*** ENTRIES SHOWN Section Begins ***
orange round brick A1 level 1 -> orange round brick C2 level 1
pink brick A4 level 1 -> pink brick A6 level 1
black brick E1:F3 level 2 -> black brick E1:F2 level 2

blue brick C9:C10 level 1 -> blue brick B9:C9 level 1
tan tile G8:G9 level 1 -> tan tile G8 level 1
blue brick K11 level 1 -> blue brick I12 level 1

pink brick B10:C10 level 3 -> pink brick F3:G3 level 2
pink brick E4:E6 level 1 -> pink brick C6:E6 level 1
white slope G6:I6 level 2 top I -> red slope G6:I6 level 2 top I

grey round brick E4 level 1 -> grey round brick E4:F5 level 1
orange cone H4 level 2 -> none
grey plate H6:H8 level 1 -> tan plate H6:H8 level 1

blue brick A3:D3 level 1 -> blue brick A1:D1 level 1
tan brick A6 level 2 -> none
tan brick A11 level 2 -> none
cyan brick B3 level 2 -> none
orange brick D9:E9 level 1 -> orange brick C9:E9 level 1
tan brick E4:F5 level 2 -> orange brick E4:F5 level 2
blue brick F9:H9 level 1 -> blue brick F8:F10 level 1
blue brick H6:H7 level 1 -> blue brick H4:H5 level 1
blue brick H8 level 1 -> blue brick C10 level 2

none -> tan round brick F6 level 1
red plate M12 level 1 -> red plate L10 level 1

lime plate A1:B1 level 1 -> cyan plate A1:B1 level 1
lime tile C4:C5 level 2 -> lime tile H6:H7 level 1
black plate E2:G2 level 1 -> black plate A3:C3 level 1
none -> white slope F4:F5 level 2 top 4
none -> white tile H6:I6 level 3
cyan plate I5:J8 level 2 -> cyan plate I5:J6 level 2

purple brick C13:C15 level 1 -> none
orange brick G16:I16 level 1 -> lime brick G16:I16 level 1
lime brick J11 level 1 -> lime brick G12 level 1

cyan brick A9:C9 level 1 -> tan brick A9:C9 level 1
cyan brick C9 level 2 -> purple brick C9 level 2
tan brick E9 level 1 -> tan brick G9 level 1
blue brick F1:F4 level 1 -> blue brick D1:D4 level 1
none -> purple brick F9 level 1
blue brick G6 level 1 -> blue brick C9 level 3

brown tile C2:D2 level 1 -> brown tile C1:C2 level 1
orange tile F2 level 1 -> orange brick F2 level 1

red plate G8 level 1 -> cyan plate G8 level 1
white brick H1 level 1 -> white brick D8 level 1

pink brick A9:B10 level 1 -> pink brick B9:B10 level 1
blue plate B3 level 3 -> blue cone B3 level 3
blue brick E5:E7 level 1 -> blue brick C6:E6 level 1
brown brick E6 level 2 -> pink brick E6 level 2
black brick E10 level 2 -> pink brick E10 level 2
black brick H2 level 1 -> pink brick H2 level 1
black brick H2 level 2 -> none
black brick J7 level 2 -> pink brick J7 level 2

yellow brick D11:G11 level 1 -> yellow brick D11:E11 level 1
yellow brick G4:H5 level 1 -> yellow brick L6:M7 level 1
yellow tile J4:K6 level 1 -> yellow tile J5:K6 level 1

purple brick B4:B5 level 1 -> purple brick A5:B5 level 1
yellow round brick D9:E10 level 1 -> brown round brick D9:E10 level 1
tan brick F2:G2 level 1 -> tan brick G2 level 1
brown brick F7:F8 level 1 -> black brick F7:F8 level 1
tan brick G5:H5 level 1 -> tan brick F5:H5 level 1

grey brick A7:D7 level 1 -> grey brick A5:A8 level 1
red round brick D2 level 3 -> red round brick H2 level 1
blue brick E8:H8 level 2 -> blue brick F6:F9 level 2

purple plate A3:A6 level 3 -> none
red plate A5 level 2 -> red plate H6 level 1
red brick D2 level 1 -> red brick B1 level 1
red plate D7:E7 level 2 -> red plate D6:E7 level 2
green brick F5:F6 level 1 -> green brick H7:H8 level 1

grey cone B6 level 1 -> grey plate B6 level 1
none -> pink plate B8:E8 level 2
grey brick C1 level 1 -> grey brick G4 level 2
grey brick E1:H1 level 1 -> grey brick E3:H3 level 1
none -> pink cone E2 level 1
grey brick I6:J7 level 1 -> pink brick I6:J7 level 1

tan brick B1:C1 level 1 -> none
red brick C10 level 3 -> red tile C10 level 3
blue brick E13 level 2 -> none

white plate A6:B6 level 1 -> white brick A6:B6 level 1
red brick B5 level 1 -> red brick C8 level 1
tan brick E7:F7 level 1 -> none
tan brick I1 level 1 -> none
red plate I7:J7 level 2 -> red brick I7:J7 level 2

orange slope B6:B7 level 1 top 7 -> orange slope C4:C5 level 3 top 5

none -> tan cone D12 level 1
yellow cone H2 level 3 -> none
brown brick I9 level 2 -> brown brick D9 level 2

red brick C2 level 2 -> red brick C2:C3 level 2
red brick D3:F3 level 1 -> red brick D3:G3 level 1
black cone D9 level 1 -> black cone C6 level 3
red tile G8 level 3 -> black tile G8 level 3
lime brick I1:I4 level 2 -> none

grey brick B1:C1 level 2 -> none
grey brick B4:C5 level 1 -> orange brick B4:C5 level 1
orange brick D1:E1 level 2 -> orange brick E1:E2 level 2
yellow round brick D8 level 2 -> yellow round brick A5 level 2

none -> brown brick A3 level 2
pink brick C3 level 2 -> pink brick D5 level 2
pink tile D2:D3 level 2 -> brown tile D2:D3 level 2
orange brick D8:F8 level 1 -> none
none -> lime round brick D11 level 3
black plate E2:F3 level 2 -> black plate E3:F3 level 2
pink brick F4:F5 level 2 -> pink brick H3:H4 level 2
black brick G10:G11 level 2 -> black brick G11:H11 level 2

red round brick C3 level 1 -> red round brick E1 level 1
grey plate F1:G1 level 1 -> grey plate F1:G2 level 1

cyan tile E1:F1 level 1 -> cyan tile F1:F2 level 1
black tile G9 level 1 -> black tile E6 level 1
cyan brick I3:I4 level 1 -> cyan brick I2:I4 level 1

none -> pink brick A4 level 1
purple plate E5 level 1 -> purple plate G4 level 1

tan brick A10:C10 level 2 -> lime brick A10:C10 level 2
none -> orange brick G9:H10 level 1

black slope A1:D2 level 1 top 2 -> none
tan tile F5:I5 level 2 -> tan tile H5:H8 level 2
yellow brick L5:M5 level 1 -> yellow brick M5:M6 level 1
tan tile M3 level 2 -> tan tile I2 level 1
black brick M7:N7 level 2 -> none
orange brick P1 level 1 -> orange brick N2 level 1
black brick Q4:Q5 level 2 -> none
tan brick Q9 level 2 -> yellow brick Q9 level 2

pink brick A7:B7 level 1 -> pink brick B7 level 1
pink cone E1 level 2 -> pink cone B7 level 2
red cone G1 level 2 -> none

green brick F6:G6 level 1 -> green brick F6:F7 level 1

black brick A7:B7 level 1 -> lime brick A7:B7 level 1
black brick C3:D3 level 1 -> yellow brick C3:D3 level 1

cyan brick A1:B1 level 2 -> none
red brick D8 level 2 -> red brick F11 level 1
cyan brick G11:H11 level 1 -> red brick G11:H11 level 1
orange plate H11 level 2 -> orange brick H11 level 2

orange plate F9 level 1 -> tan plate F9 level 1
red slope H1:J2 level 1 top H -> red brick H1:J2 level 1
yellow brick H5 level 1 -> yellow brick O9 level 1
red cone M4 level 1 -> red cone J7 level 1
*** ENTRIES SHOWN Section Ends ***
#### [BRIEF]
When you retype the entries above, keep every line identical to the source.

#### [RESULT BELOW]
orange round brick A1 level 1 -> orange round brick C2 level 1
pink brick A4 level 1 -> pink brick A6 level 1
black brick E1:F3 level 2 -> black brick E1:F2 level 2

blue brick C9:C10 level 1 -> blue brick B9:C9 level 1
tan tile G8:G9 level 1 -> tan tile G8 level 1
blue brick K11 level 1 -> blue brick I12 level 1

pink brick B10:C10 level 3 -> pink brick F3:G3 level 2
pink brick E4:E6 level 1 -> pink brick C6:E6 level 1
white slope G6:I6 level 2 top I -> red slope G6:I6 level 2 top I

grey round brick E4 level 1 -> grey round brick E4:F5 level 1
orange cone H4 level 2 -> none
grey plate H6:H8 level 1 -> tan plate H6:H8 level 1

blue brick A3:D3 level 1 -> blue brick A1:D1 level 1
tan brick A6 level 2 -> none
tan brick A11 level 2 -> none
cyan brick B3 level 2 -> none
orange brick D9:E9 level 1 -> orange brick C9:E9 level 1
tan brick E4:F5 level 2 -> orange brick E4:F5 level 2
blue brick F9:H9 level 1 -> blue brick F8:F10 level 1
blue brick H6:H7 level 1 -> blue brick H4:H5 level 1
blue brick H8 level 1 -> blue brick C10 level 2

none -> tan round brick F6 level 1
red plate M12 level 1 -> red plate L10 level 1

lime plate A1:B1 level 1 -> cyan plate A1:B1 level 1
lime tile C4:C5 level 2 -> lime tile H6:H7 level 1
black plate E2:G2 level 1 -> black plate A3:C3 level 1
none -> white slope F4:F5 level 2 top 4
none -> white tile H6:I6 level 3
cyan plate I5:J8 level 2 -> cyan plate I5:J6 level 2

purple brick C13:C15 level 1 -> none
orange brick G16:I16 level 1 -> lime brick G16:I16 level 1
lime brick J11 level 1 -> lime brick G12 level 1

cyan brick A9:C9 level 1 -> tan brick A9:C9 level 1
cyan brick C9 level 2 -> purple brick C9 level 2
tan brick E9 level 1 -> tan brick G9 level 1
blue brick F1:F4 level 1 -> blue brick D1:D4 level 1
none -> purple brick F9 level 1
blue brick G6 level 1 -> blue brick C9 level 3

brown tile C2:D2 level 1 -> brown tile C1:C2 level 1
orange tile F2 level 1 -> orange brick F2 level 1

red plate G8 level 1 -> cyan plate G8 level 1
white brick H1 level 1 -> white brick D8 level 1

pink brick A9:B10 level 1 -> pink brick B9:B10 level 1
blue plate B3 level 3 -> blue cone B3 level 3
blue brick E5:E7 level 1 -> blue brick C6:E6 level 1
brown brick E6 level 2 -> pink brick E6 level 2
black brick E10 level 2 -> pink brick E10 level 2
black brick H2 level 1 -> pink brick H2 level 1
black brick H2 level 2 -> none
black brick J7 level 2 -> pink brick J7 level 2

yellow brick D11:G11 level 1 -> yellow brick D11:E11 level 1
yellow brick G4:H5 level 1 -> yellow brick L6:M7 level 1
yellow tile J4:K6 level 1 -> yellow tile J5:K6 level 1

purple brick B4:B5 level 1 -> purple brick A5:B5 level 1
yellow round brick D9:E10 level 1 -> brown round brick D9:E10 level 1
tan brick F2:G2 level 1 -> tan brick G2 level 1
brown brick F7:F8 level 1 -> black brick F7:F8 level 1
tan brick G5:H5 level 1 -> tan brick F5:H5 level 1

grey brick A7:D7 level 1 -> grey brick A5:A8 level 1
red round brick D2 level 3 -> red round brick H2 level 1
blue brick E8:H8 level 2 -> blue brick F6:F9 level 2

purple plate A3:A6 level 3 -> none
red plate A5 level 2 -> red plate H6 level 1
red brick D2 level 1 -> red brick B1 level 1
red plate D7:E7 level 2 -> red plate D6:E7 level 2
green brick F5:F6 level 1 -> green brick H7:H8 level 1

grey cone B6 level 1 -> grey plate B6 level 1
none -> pink plate B8:E8 level 2
grey brick C1 level 1 -> grey brick G4 level 2
grey brick E1:H1 level 1 -> grey brick E3:H3 level 1
none -> pink cone E2 level 1
grey brick I6:J7 level 1 -> pink brick I6:J7 level 1

tan brick B1:C1 level 1 -> none
red brick C10 level 3 -> red tile C10 level 3
blue brick E13 level 2 -> none

white plate A6:B6 level 1 -> white brick A6:B6 level 1
red brick B5 level 1 -> red brick C8 level 1
tan brick E7:F7 level 1 -> none
tan brick I1 level 1 -> none
red plate I7:J7 level 2 -> red brick I7:J7 level 2

orange slope B6:B7 level 1 top 7 -> orange slope C4:C5 level 3 top 5

none -> tan cone D12 level 1
yellow cone H2 level 3 -> none
brown brick I9 level 2 -> brown brick D9 level 2

red brick C2 level 2 -> red brick C2:C3 level 2
red brick D3:F3 level 1 -> red brick D3:G3 level 1
black cone D9 level 1 -> black cone C6 level 3
red tile G8 level 3 -> black tile G8 level 3
lime brick I1:I4 level 2 -> none

grey brick B1:C1 level 2 -> none
grey brick B4:C5 level 1 -> orange brick B4:C5 level 1
orange brick D1:E1 level 2 -> orange brick E1:E2 level 2
yellow round brick D8 level 2 -> yellow round brick A5 level 2

none -> brown brick A3 level 2
pink brick C3 level 2 -> pink brick D5 level 2
pink tile D2:D3 level 2 -> brown tile D2:D3 level 2
orange brick D8:F8 level 1 -> none
none -> lime round brick D11 level 3
black plate E2:F3 level 2 -> black plate E3:F3 level 2
pink brick F4:F5 level 2 -> pink brick H3:H4 level 2
black brick G10:G11 level 2 -> black brick G11:H11 level 2

red round brick C3 level 1 -> red round brick E1 level 1
grey plate F1:G1 level 1 -> grey plate F1:G2 level 1

cyan tile E1:F1 level 1 -> cyan tile F1:F2 level 1
black tile G9 level 1 -> black tile E6 level 1
cyan brick I3:I4 level 1 -> cyan brick I2:I4 level 1

none -> pink brick A4 level 1
purple plate E5 level 1 -> purple plate G4 level 1

tan brick A10:C10 level 2 -> lime brick A10:C10 level 2
none -> orange brick G9:H10 level 1

black slope A1:D2 level 1 top 2 -> none
tan tile F5:I5 level 2 -> tan tile H5:H8 level 2
yellow brick L5:M5 level 1 -> yellow brick M5:M6 level 1
tan tile M3 level 2 -> tan tile I2 level 1
black brick M7:N7 level 2 -> none
orange brick P1 level 1 -> orange brick N2 level 1
black brick Q4:Q5 level 2 -> none
tan brick Q9 level 2 -> yellow brick Q9 level 2

pink brick A7:B7 level 1 -> pink brick B7 level 1
pink cone E1 level 2 -> pink cone B7 level 2
red cone G1 level 2 -> none

green brick F6:G6 level 1 -> green brick F6:F7 level 1

black brick A7:B7 level 1 -> lime brick A7:B7 level 1
black brick C3:D3 level 1 -> yellow brick C3:D3 level 1

cyan brick A1:B1 level 2 -> none
red brick D8 level 2 -> red brick F11 level 1
cyan brick G11:H11 level 1 -> red brick G11:H11 level 1
orange plate H11 level 2 -> orange brick H11 level 2

orange plate F9 level 1 -> tan plate F9 level 1
red slope H1:J2 level 1 top H -> red brick H1:J2 level 1
yellow brick H5 level 1 -> yellow brick O9 level 1
red cone M4 level 1 -> red cone J7 level 1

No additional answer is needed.